What to produce —
Your task is to copy each line of the material that holds the word "DGND".

Excerpted data —
====
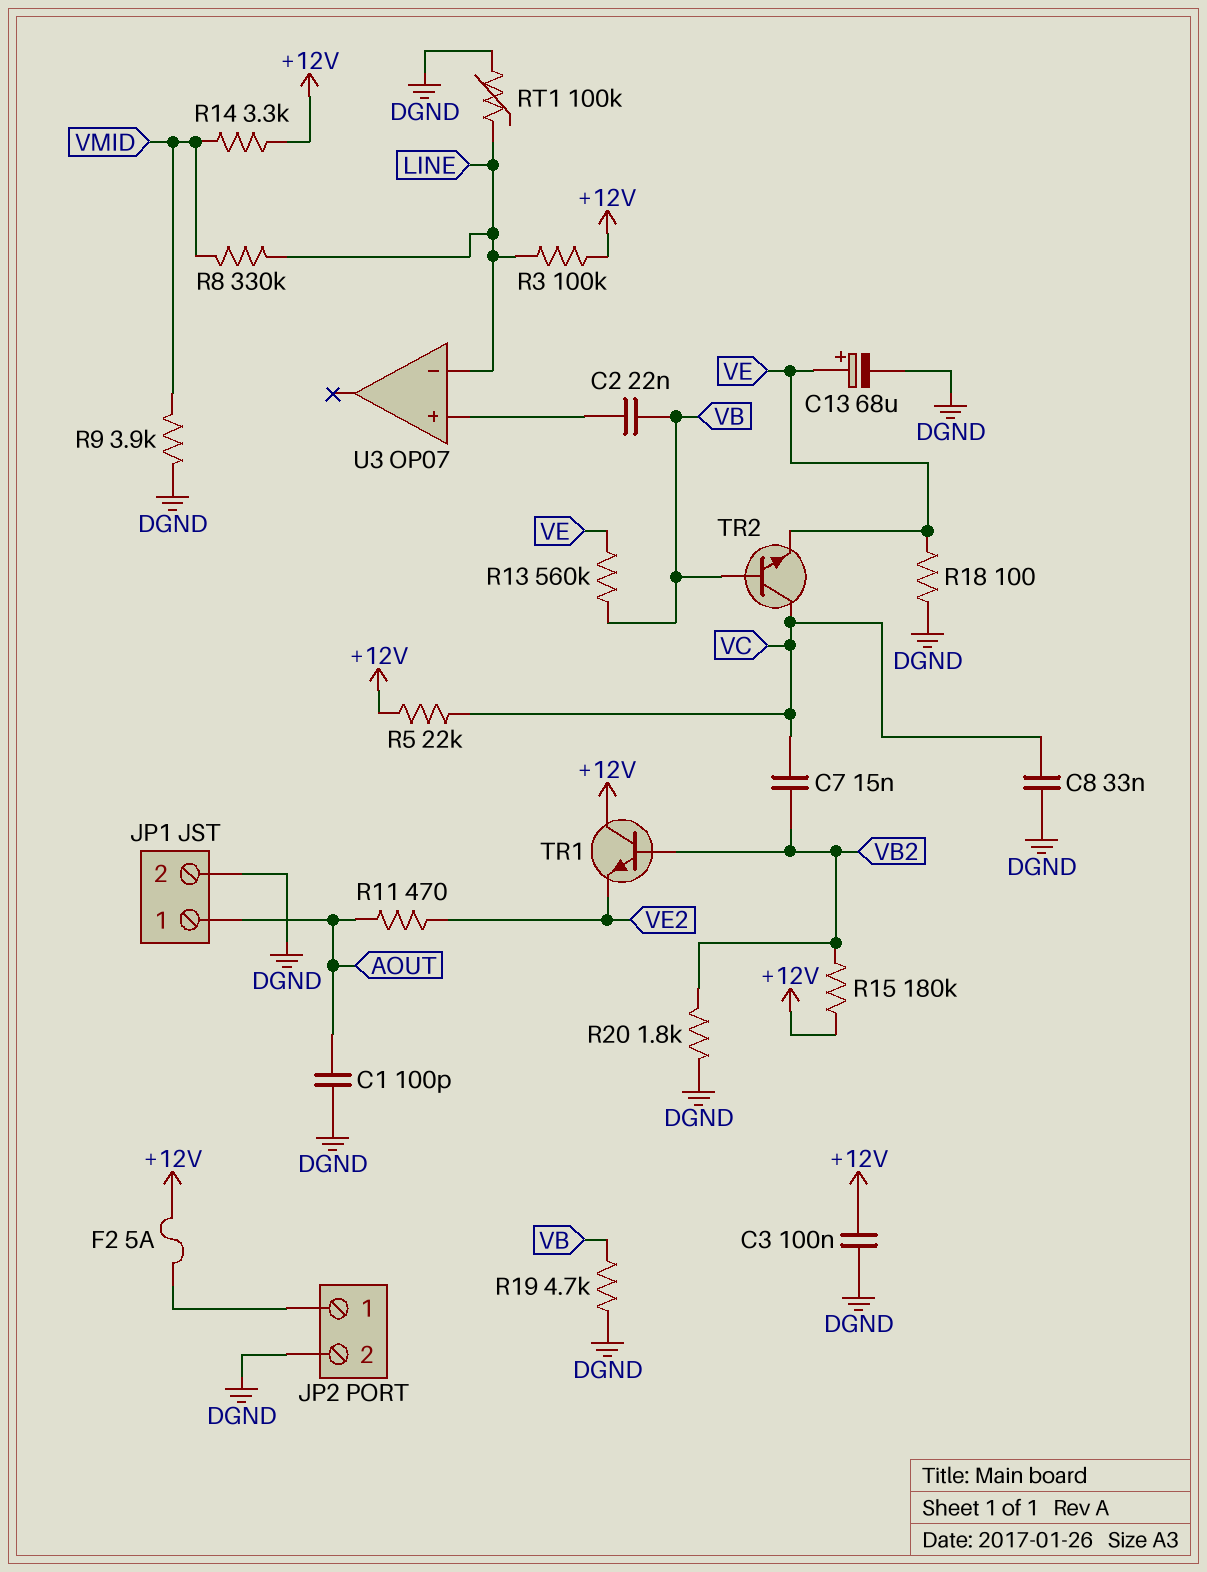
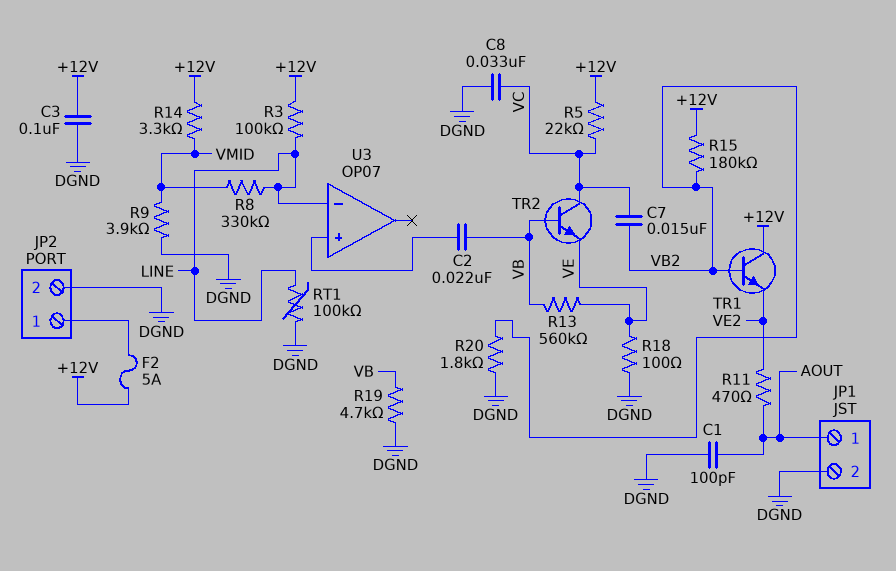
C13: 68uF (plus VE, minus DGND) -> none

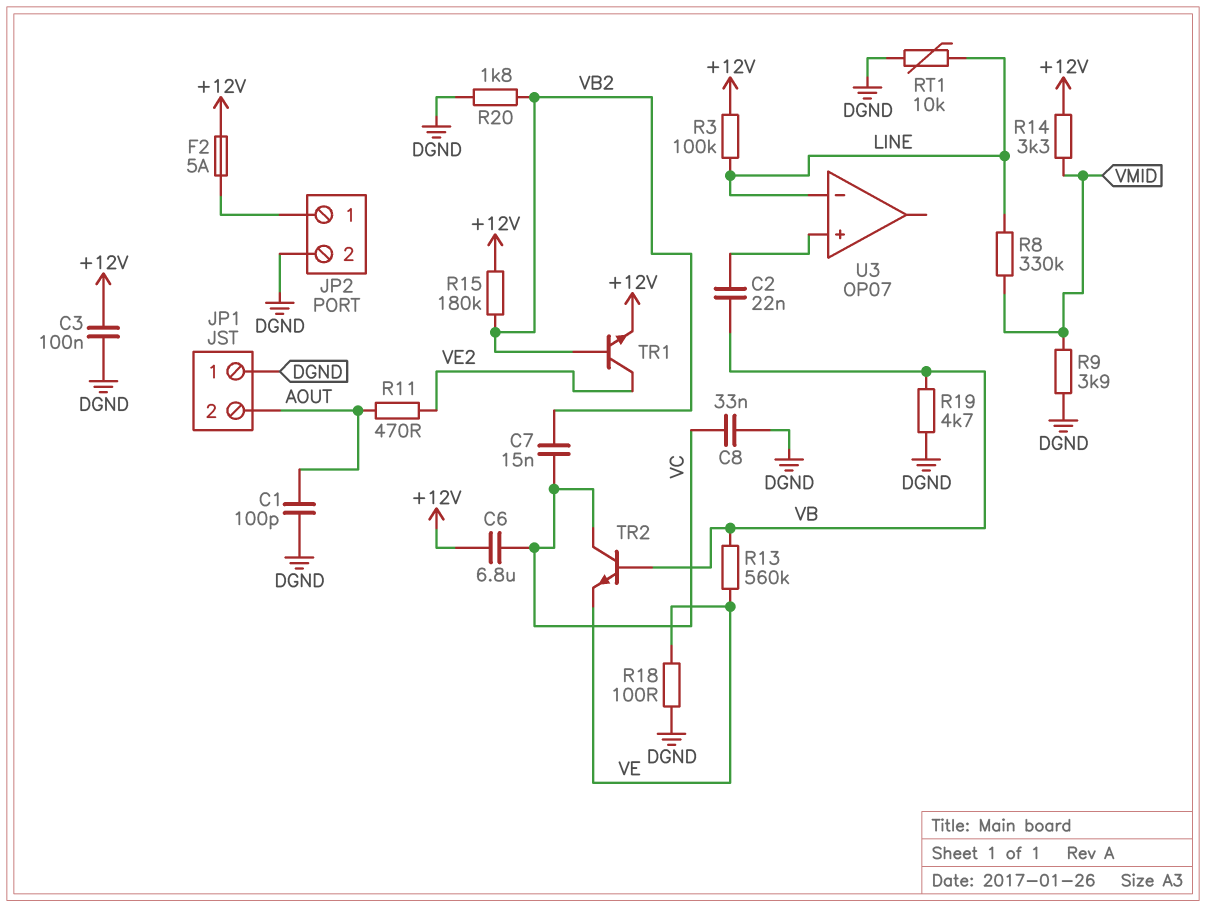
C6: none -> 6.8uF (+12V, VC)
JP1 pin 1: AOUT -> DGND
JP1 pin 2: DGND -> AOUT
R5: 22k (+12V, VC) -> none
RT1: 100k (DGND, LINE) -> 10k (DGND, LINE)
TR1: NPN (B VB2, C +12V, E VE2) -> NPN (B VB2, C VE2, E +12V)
====
Response area —
C13: 68uF (plus VE, minus DGND) -> none
JP1 pin 1: AOUT -> DGND
JP1 pin 2: DGND -> AOUT
RT1: 100k (DGND, LINE) -> 10k (DGND, LINE)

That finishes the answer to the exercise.